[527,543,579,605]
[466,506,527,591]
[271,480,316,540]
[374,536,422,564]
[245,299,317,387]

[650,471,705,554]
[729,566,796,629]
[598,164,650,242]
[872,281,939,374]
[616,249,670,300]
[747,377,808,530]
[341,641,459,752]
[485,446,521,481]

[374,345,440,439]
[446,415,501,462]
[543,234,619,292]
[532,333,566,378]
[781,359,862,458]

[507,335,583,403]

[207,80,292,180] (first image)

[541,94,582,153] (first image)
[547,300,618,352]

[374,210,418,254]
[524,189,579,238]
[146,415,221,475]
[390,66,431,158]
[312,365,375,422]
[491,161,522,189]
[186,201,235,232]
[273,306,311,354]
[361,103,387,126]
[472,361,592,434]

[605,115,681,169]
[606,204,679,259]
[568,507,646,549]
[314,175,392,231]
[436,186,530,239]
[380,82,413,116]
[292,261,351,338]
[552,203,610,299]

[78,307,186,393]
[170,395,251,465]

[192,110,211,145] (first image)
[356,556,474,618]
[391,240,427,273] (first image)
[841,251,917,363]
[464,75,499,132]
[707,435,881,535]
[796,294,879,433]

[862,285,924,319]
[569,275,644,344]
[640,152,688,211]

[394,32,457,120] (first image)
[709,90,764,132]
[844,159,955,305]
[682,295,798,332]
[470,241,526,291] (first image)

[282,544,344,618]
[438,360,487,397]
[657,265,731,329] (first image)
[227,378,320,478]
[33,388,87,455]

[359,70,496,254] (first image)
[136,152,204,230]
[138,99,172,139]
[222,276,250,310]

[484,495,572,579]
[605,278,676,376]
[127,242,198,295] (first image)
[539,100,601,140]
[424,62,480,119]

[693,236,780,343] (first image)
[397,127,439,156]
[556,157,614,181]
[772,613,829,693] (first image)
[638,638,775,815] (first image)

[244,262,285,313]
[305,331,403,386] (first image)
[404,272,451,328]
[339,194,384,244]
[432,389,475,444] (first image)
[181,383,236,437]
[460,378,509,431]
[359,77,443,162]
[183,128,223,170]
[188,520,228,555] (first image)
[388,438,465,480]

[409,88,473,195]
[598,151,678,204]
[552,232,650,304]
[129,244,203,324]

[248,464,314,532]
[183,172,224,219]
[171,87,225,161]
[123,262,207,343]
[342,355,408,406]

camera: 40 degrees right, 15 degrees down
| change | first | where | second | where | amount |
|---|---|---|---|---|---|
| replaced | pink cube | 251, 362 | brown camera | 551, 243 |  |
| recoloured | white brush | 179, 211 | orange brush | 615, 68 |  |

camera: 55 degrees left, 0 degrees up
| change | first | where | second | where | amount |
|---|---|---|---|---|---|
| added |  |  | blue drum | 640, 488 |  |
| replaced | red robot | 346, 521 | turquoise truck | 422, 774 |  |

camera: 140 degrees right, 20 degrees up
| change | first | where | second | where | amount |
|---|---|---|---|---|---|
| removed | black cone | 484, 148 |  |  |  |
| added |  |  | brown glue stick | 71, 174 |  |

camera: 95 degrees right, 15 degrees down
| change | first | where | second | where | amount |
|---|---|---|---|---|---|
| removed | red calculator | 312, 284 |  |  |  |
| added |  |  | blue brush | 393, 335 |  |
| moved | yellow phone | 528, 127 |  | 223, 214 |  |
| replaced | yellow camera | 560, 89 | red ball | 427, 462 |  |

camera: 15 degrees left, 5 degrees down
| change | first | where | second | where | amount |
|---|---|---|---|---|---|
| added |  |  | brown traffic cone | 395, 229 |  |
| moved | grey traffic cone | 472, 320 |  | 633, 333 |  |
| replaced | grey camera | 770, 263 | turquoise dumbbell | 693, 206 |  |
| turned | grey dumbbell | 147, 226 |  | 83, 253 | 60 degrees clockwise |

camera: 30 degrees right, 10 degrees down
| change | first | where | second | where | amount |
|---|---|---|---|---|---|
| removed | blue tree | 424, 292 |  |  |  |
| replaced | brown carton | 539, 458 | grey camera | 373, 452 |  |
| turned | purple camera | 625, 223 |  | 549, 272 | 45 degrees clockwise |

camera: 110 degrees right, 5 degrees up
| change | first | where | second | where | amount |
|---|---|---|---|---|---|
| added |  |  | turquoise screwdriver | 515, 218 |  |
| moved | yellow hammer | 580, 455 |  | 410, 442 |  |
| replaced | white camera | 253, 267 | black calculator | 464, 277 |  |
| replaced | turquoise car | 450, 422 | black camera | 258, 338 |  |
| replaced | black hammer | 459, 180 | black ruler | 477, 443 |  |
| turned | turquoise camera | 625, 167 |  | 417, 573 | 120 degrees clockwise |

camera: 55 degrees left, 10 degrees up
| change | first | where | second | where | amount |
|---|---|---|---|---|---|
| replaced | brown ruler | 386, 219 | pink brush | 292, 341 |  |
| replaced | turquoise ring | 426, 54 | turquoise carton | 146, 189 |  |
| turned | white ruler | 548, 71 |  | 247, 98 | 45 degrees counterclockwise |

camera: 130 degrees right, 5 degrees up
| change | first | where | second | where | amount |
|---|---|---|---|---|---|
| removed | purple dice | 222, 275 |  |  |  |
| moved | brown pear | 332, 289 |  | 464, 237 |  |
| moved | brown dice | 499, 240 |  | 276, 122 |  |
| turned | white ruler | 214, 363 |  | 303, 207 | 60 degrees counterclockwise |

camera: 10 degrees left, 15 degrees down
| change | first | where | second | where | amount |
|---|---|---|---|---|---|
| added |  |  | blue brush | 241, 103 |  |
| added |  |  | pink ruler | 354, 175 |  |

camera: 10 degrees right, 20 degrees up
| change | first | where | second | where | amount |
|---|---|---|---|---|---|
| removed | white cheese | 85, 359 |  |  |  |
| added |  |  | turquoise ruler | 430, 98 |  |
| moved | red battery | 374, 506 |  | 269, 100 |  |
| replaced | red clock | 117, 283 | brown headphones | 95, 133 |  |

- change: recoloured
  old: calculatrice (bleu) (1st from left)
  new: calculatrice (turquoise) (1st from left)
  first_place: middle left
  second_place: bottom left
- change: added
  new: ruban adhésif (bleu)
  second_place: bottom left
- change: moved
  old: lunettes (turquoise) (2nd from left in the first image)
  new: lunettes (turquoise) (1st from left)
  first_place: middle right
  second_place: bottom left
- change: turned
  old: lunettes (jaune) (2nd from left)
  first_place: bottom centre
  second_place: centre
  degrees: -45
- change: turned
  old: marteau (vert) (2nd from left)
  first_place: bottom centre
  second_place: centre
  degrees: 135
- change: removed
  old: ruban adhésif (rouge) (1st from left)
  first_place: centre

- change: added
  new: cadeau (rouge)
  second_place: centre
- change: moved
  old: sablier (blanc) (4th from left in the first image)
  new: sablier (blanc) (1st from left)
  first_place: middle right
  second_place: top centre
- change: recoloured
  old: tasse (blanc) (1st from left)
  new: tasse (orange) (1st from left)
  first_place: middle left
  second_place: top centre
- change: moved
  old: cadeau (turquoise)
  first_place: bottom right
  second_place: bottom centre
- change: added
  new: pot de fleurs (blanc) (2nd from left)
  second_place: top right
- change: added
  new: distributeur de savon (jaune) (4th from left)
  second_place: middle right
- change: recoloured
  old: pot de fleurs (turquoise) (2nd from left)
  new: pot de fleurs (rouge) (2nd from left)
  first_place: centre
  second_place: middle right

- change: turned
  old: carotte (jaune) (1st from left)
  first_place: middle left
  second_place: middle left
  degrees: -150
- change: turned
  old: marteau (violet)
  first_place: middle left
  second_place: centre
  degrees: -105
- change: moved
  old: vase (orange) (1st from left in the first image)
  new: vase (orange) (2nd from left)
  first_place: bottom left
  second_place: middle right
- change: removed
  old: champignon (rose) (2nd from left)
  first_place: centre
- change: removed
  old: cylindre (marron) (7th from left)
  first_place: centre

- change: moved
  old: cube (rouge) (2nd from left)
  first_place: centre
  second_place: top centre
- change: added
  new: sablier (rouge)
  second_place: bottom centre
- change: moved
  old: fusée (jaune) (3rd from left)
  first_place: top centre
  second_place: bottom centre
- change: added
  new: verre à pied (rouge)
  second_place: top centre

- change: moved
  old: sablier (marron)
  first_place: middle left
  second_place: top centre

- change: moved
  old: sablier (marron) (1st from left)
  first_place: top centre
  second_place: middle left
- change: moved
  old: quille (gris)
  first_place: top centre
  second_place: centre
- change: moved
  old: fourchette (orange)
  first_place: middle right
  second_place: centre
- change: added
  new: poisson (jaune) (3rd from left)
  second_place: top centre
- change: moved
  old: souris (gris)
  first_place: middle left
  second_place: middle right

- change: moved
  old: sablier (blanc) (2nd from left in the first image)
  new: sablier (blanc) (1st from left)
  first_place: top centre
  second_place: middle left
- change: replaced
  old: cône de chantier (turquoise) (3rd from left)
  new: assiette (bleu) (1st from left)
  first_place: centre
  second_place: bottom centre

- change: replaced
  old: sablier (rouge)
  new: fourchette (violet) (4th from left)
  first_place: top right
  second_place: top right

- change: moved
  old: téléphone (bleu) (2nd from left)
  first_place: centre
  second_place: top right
**********
→ **Problem**
Where the string "calculatrice" occurs in a line of the listing, copy the line.

→ **Written response**
  old: calculatrice (bleu) (1st from left)
  new: calculatrice (turquoise) (1st from left)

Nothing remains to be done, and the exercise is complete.